### Exercise brief
Whenever a line of the records below contains the word "yellow", copy that line.

### Data for this task
=== Begin Enclosure ===

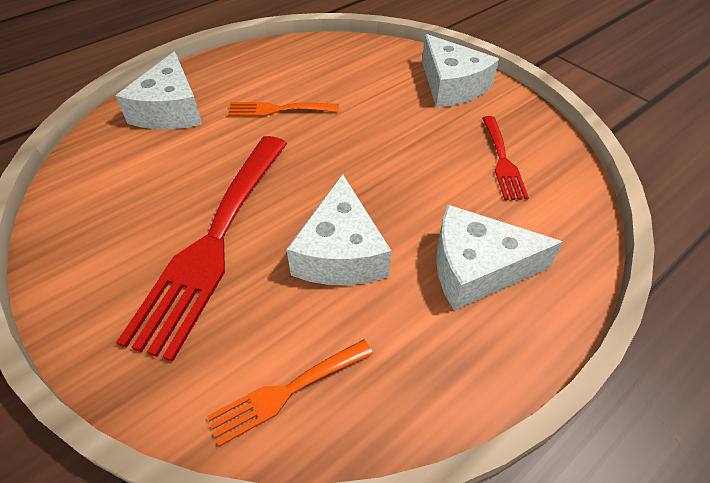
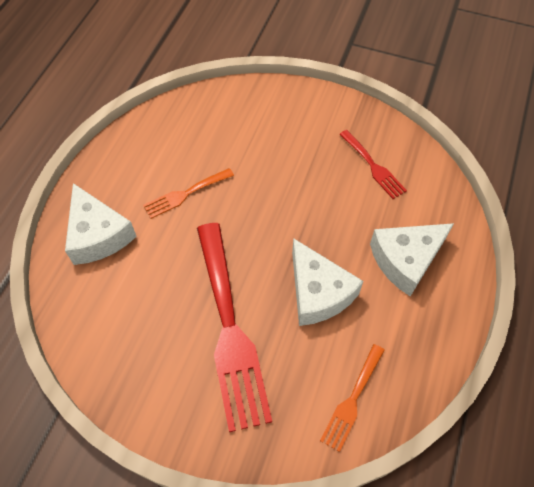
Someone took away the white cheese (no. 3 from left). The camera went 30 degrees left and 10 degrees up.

=== End Enclosure ===
=== Begin Enclosure ===

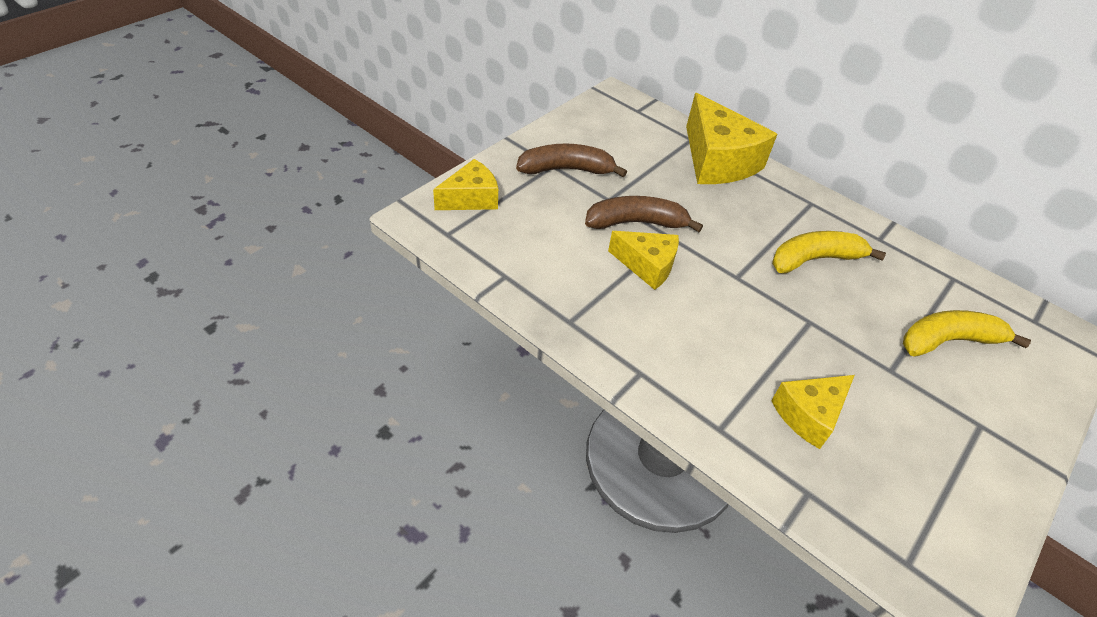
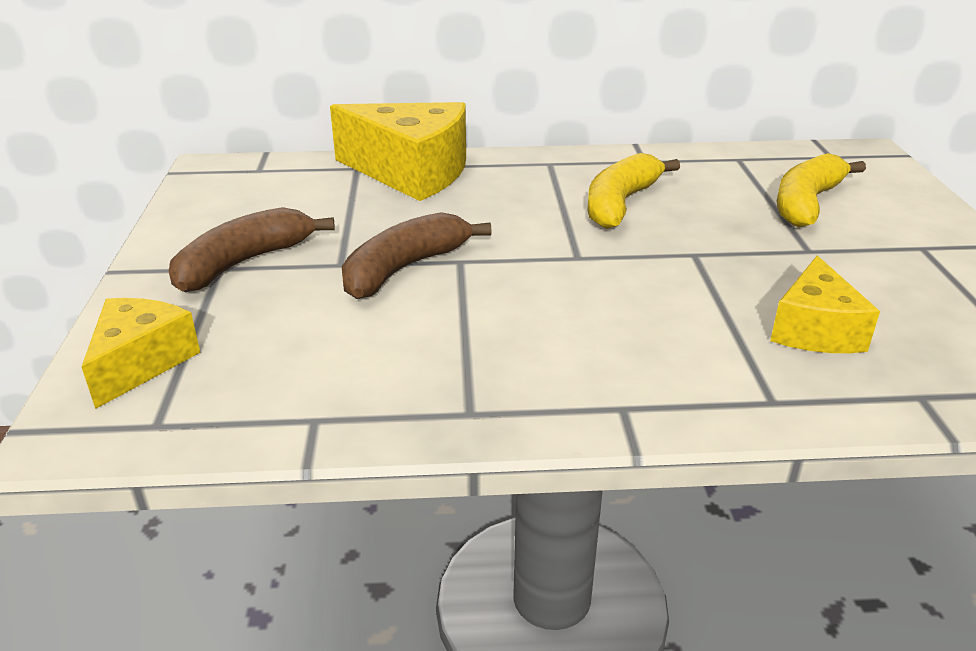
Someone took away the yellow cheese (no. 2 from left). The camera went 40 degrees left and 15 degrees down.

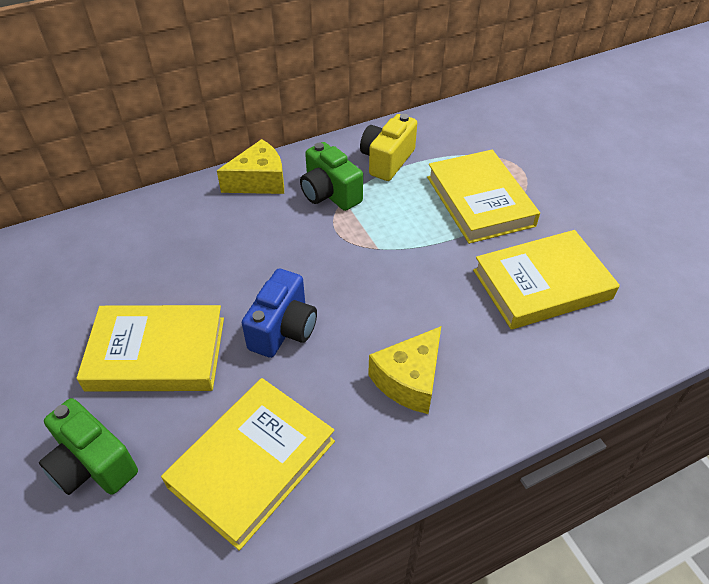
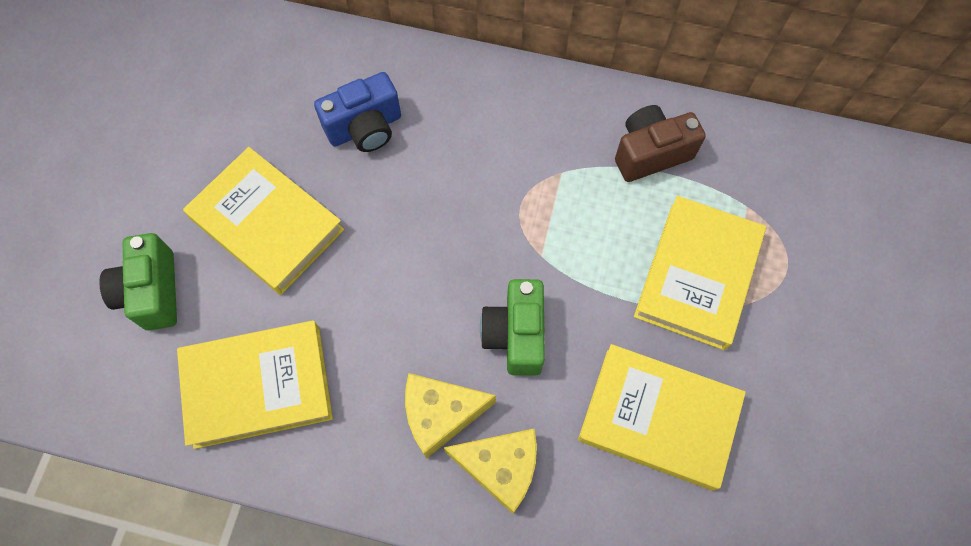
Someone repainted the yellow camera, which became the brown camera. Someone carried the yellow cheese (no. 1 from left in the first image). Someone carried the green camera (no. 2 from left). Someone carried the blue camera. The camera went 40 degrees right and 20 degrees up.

=== End Enclosure ===

### Reply to the task
Someone took away the yellow cheese (no. 2 from left). The camera went 40 degrees left and 15 degrees down.
Someone repainted the yellow camera, which became the brown camera. Someone carried the yellow cheese (no. 1 from left in the first image). Someone carried the green camera (no. 2 from left). Someone carried the blue camera. The camera went 40 degrees right and 20 degrees up.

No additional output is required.